**TASK DESCRIPTION:**
Apart from the pictures, output all of the records exactly.

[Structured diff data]
┏━━
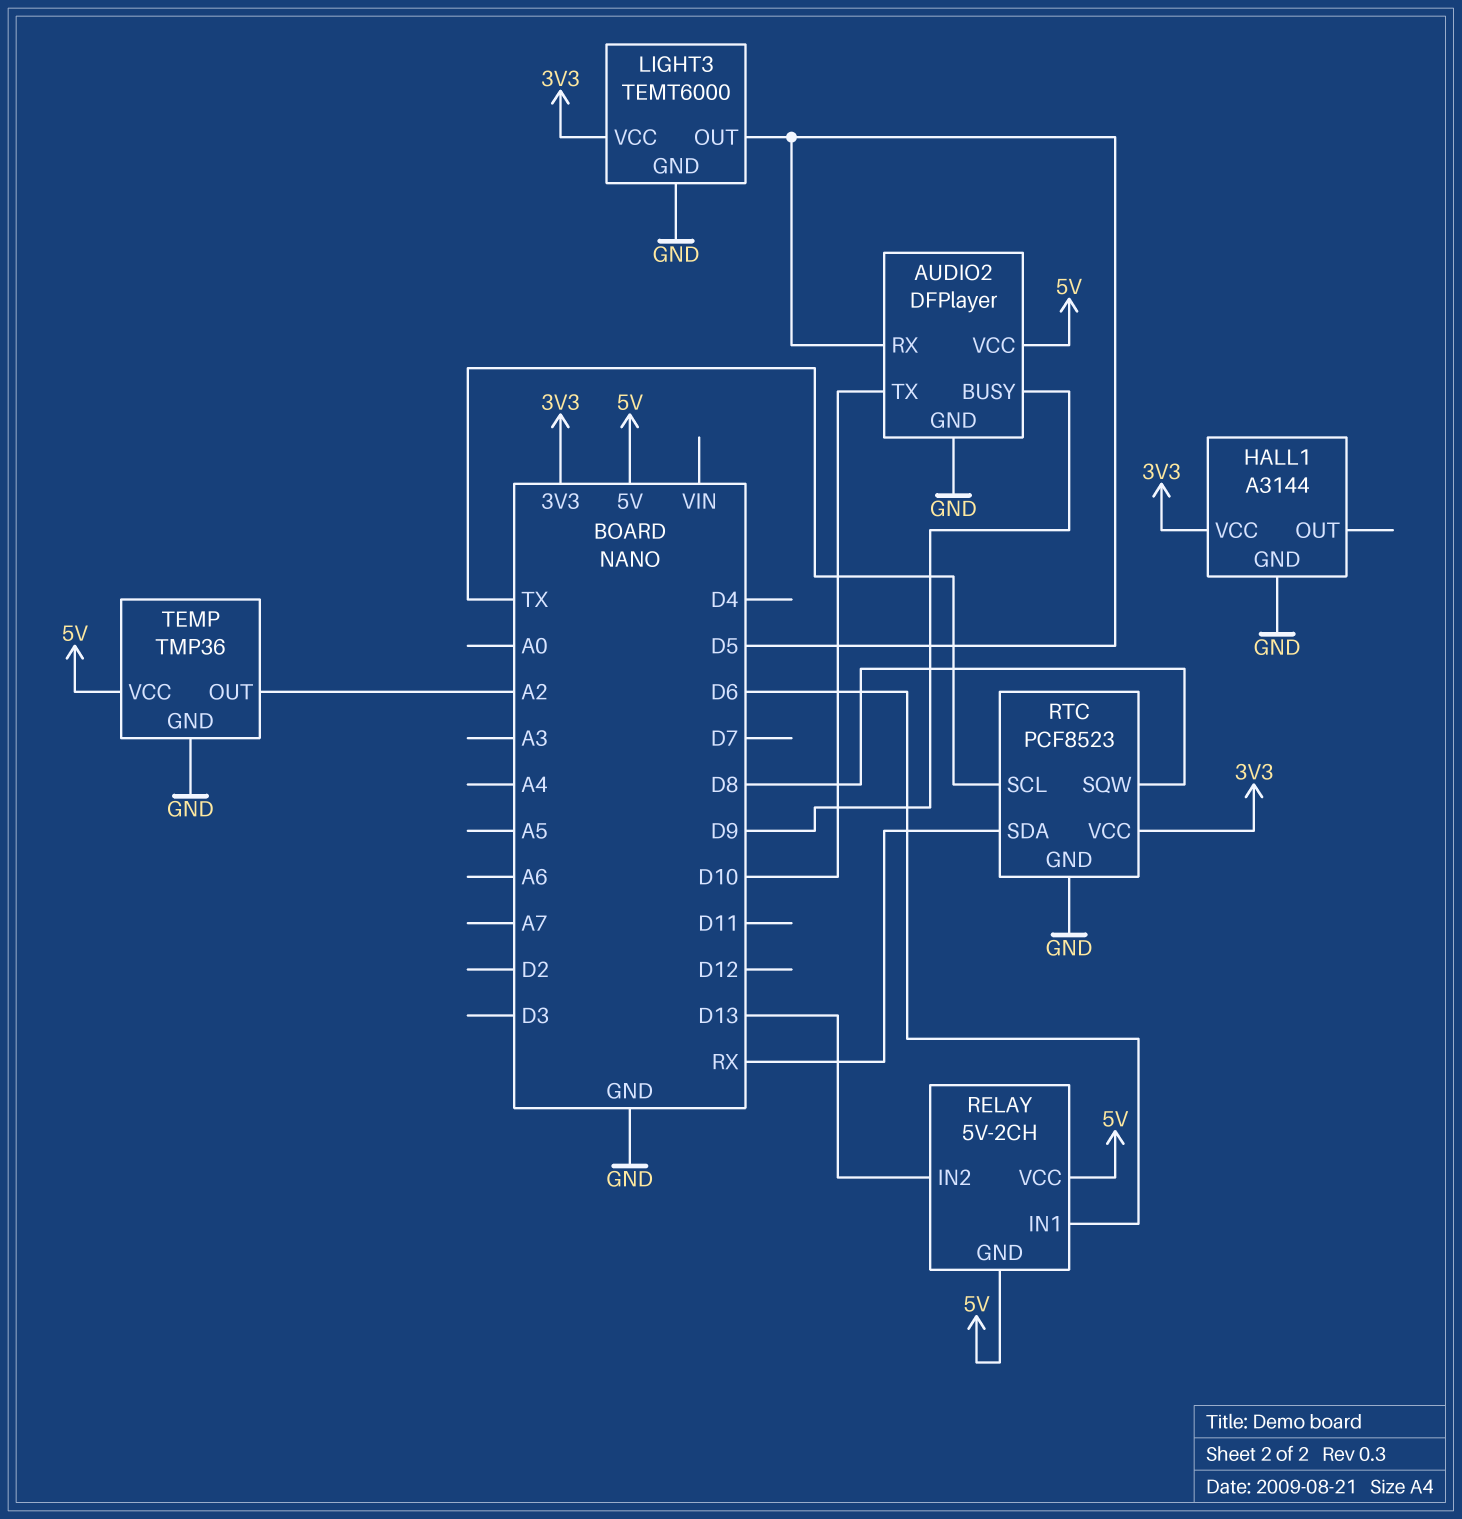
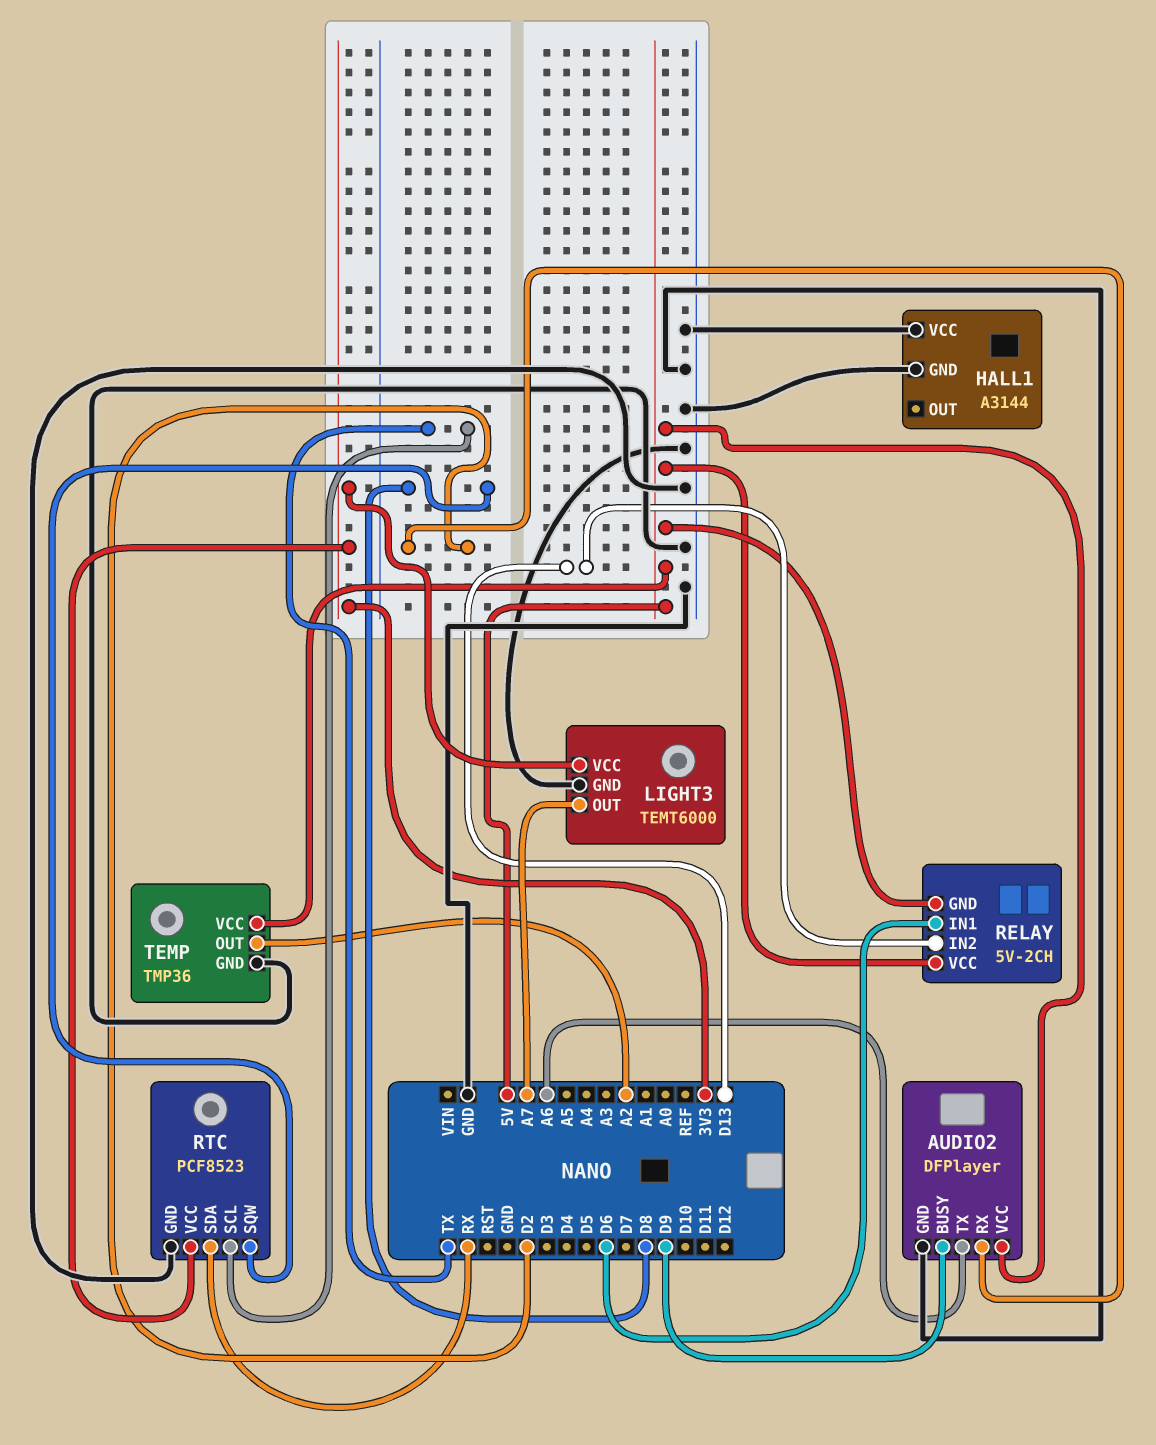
AUDIO2 pin RX: D5 -> D2
AUDIO2 pin TX: D10 -> A6
HALL1 pin VCC: 3V3 -> GND
LIGHT3 pin OUT: D5 -> A7

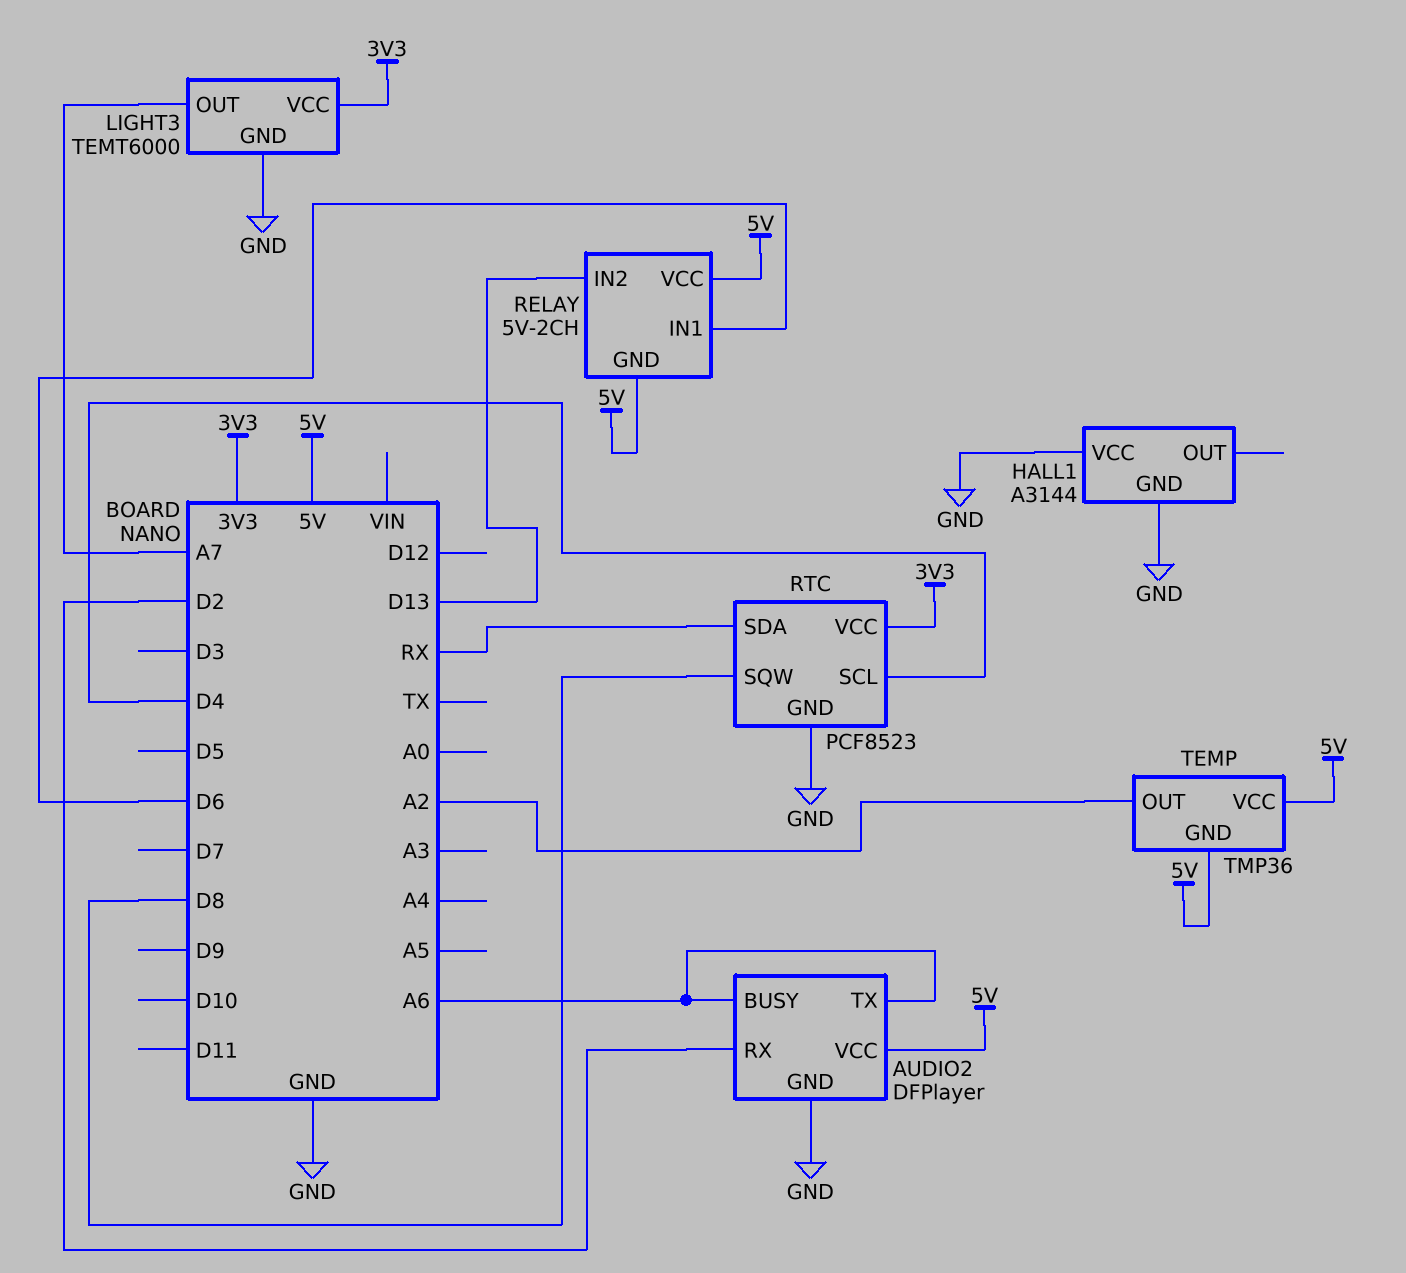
AUDIO2 pin BUSY: D9 -> A6
RTC pin SCL: TX -> D4
TEMP pin GND: GND -> 5V

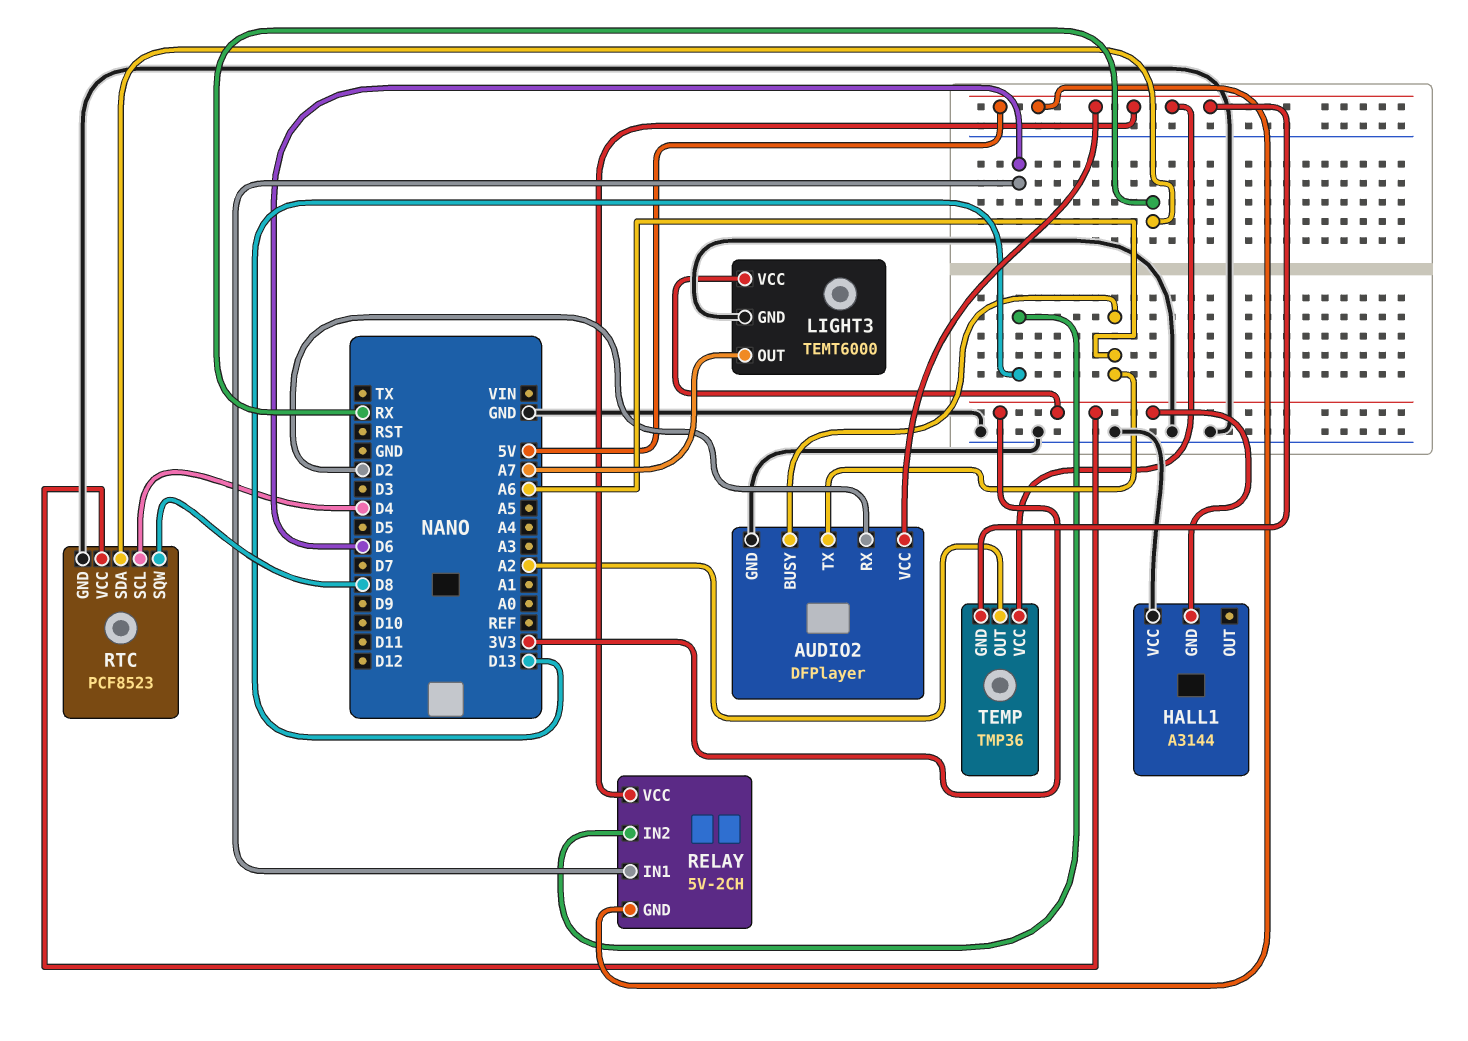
HALL1 pin GND: GND -> 3V3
┗━━
**SOLUTION TO THIS TASK:**
AUDIO2 pin RX: D5 -> D2
AUDIO2 pin TX: D10 -> A6
HALL1 pin VCC: 3V3 -> GND
LIGHT3 pin OUT: D5 -> A7

AUDIO2 pin BUSY: D9 -> A6
RTC pin SCL: TX -> D4
TEMP pin GND: GND -> 5V

HALL1 pin GND: GND -> 3V3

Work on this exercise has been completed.